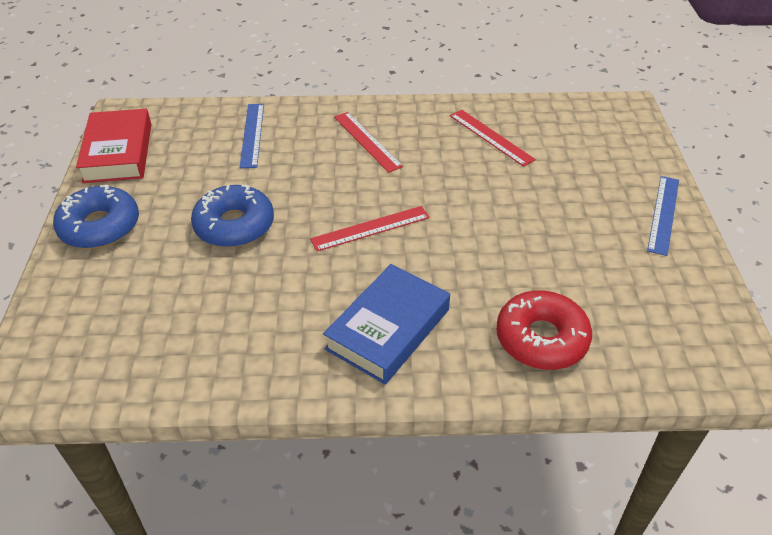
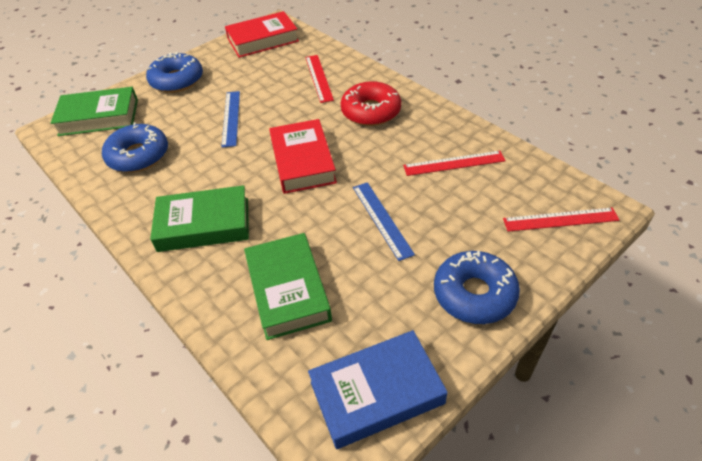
blue donut: 2 -> 3
green book: 0 -> 3
red book: 1 -> 2

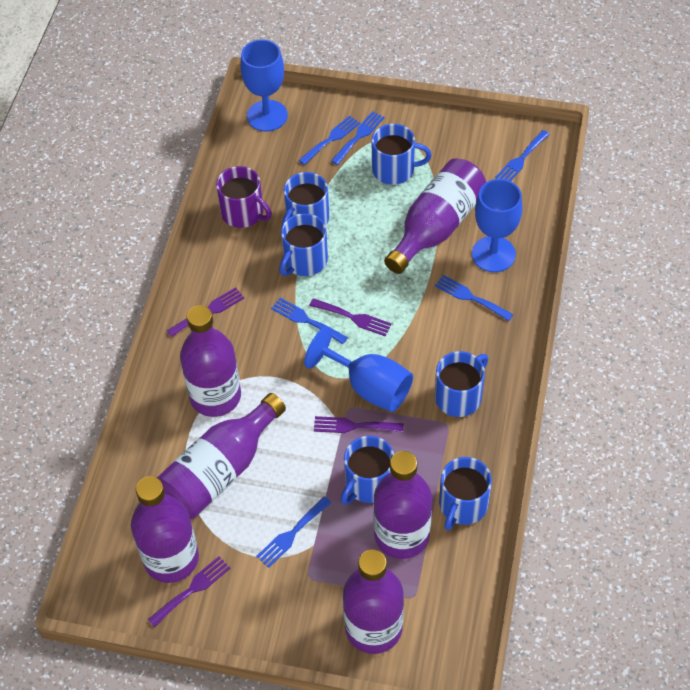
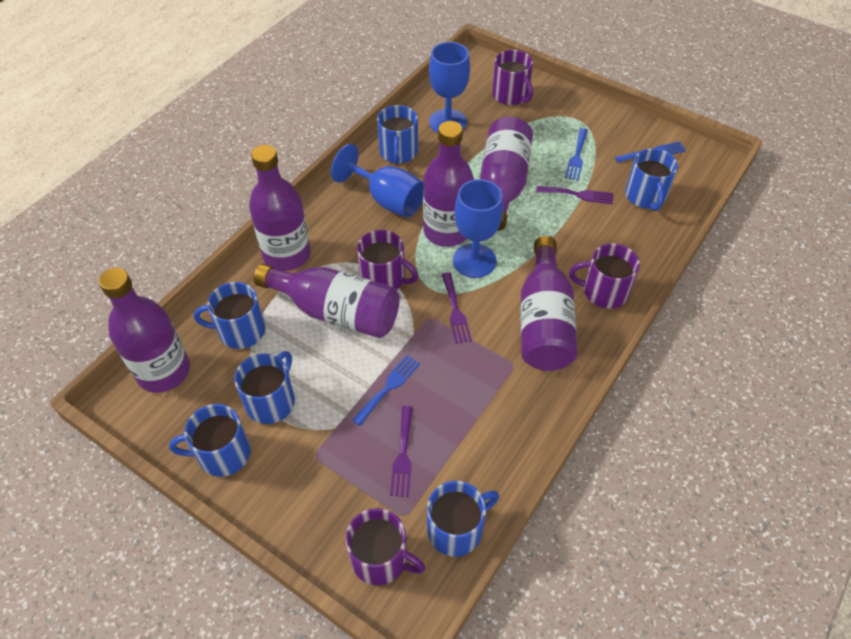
blue fork: 6 -> 3
purple fork: 4 -> 3
purple mug: 1 -> 4

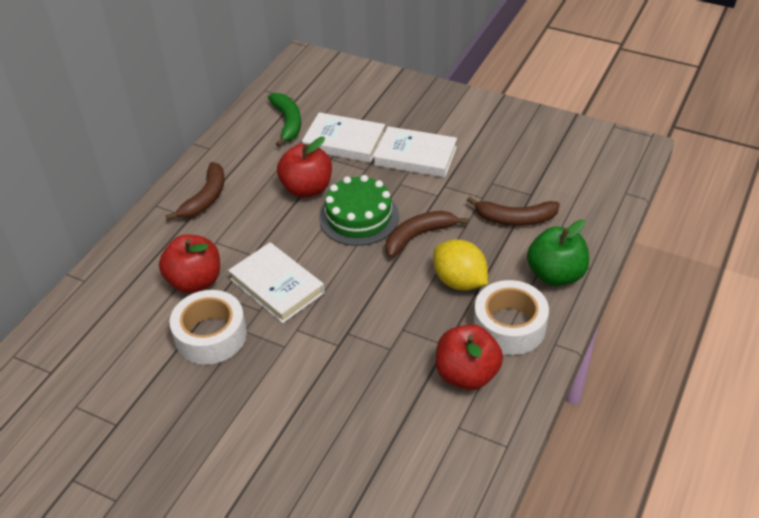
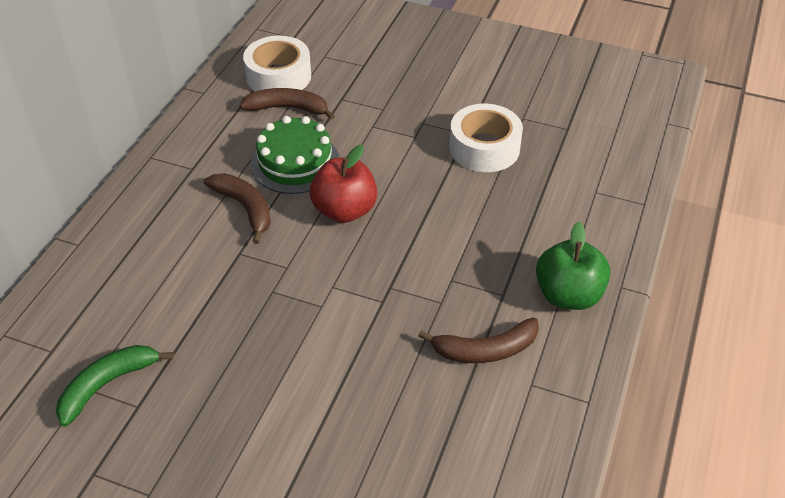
red apple: 3 -> 1
white book: 3 -> 0
yellow lemon: 1 -> 0

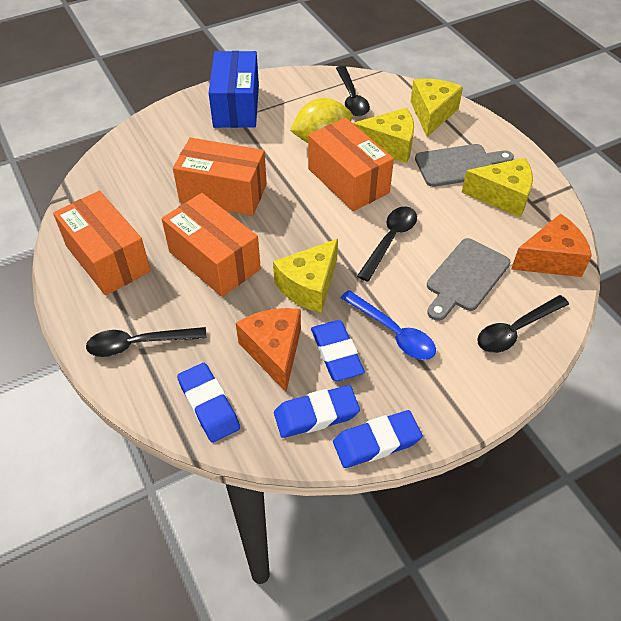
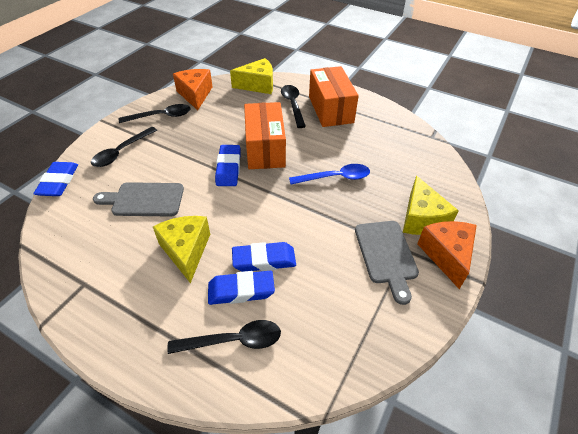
blue box: 1 -> 0
orange box: 4 -> 2
yellow cheese: 4 -> 3
yellow lemon: 1 -> 0

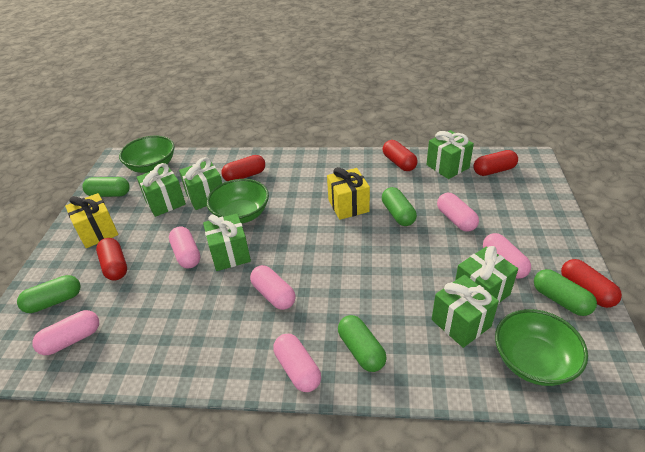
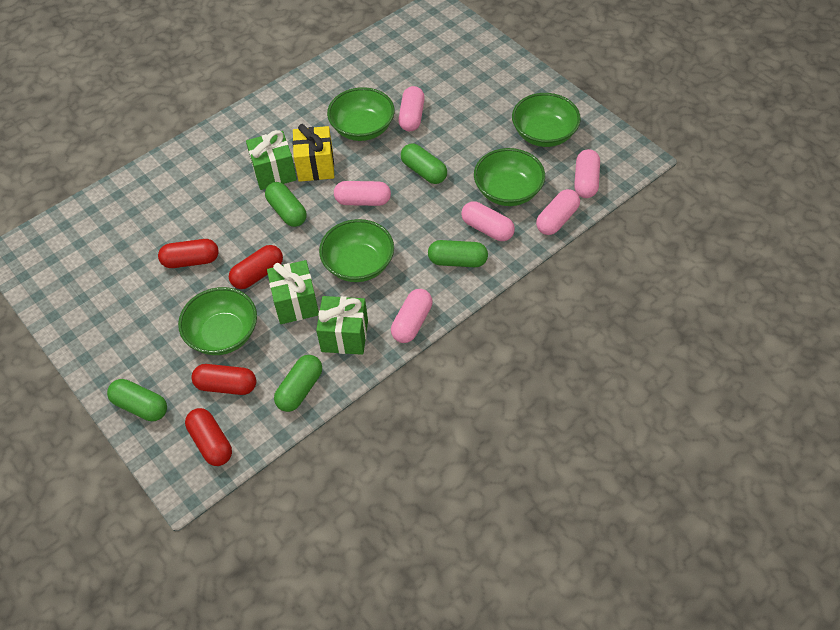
green bowl: 3 -> 5
green gift: 6 -> 3
red capsule: 5 -> 4
yellow gift: 2 -> 1

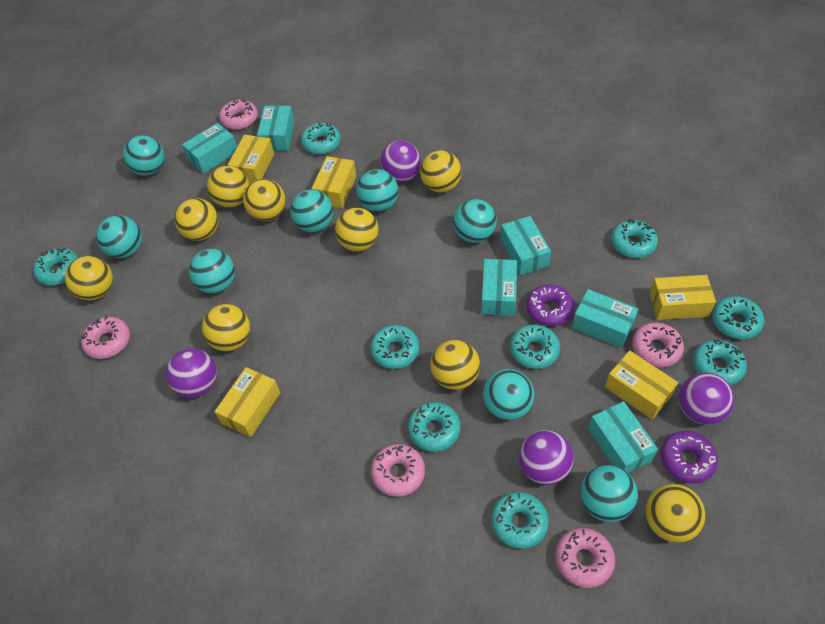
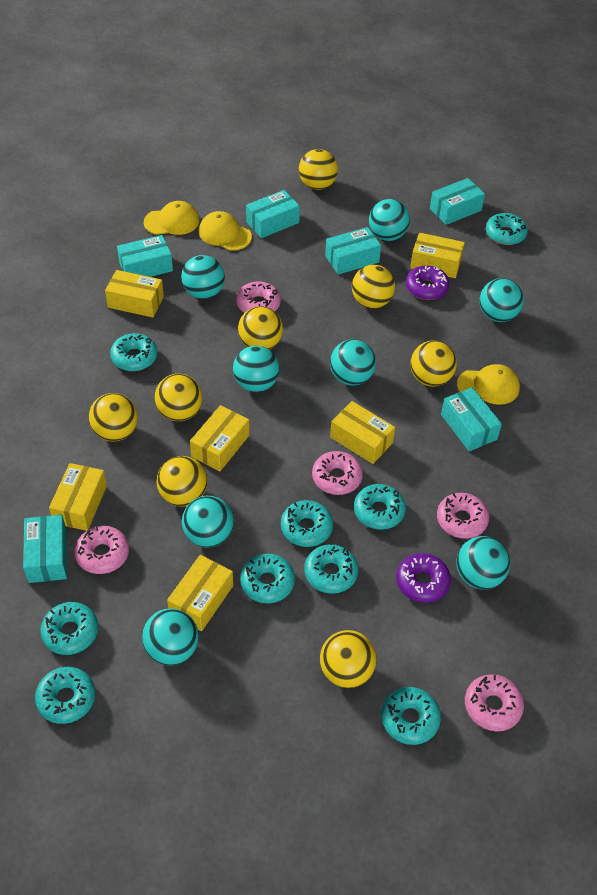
purple ball: 4 -> 0
yellow ball: 9 -> 8
yellow box: 5 -> 6
yellow cap: 0 -> 3

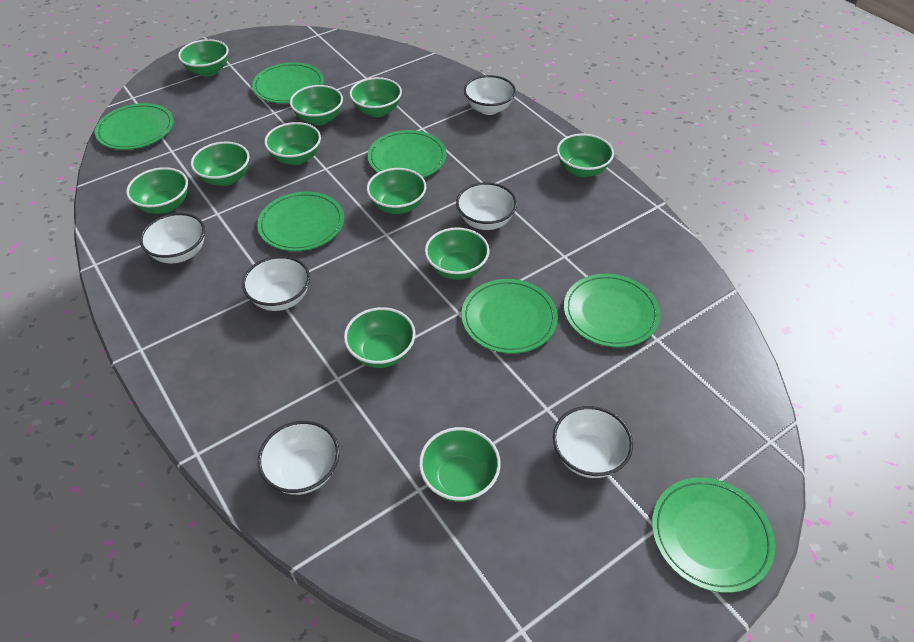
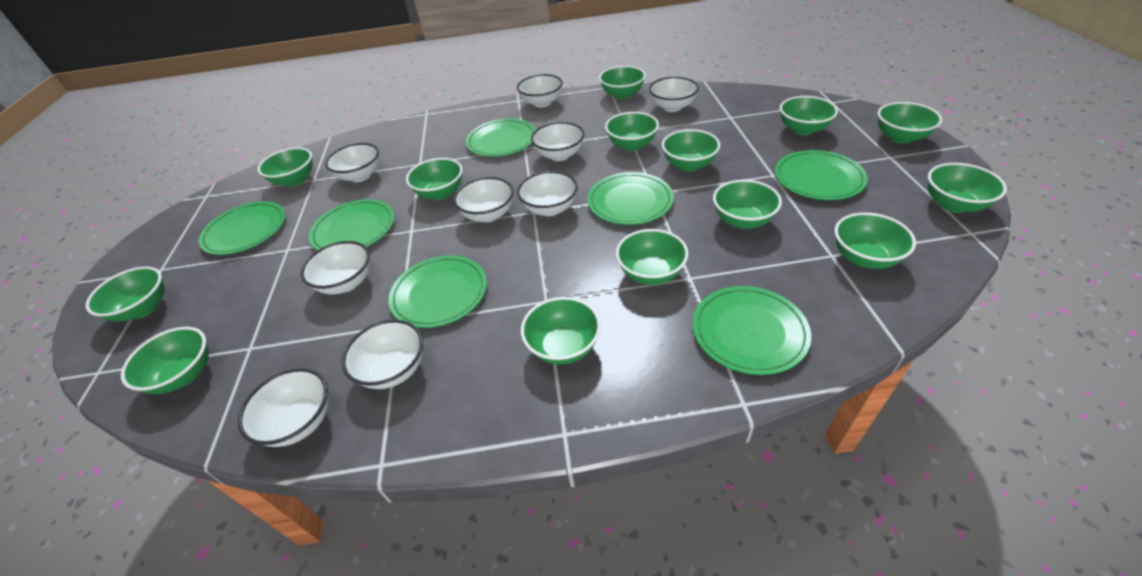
green bowl: 11 -> 14
white bowl: 6 -> 9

**Work to complete**
Every line above is to be duplicated exactly; no picture should be carried over.

**Exercise response**
blue donut: 2 -> 3
green book: 0 -> 3
red book: 1 -> 2

blue fork: 6 -> 3
purple fork: 4 -> 3
purple mug: 1 -> 4

red apple: 3 -> 1
white book: 3 -> 0
yellow lemon: 1 -> 0

blue box: 1 -> 0
orange box: 4 -> 2
yellow cheese: 4 -> 3
yellow lemon: 1 -> 0

green bowl: 3 -> 5
green gift: 6 -> 3
red capsule: 5 -> 4
yellow gift: 2 -> 1

purple ball: 4 -> 0
yellow ball: 9 -> 8
yellow box: 5 -> 6
yellow cap: 0 -> 3

green bowl: 11 -> 14
white bowl: 6 -> 9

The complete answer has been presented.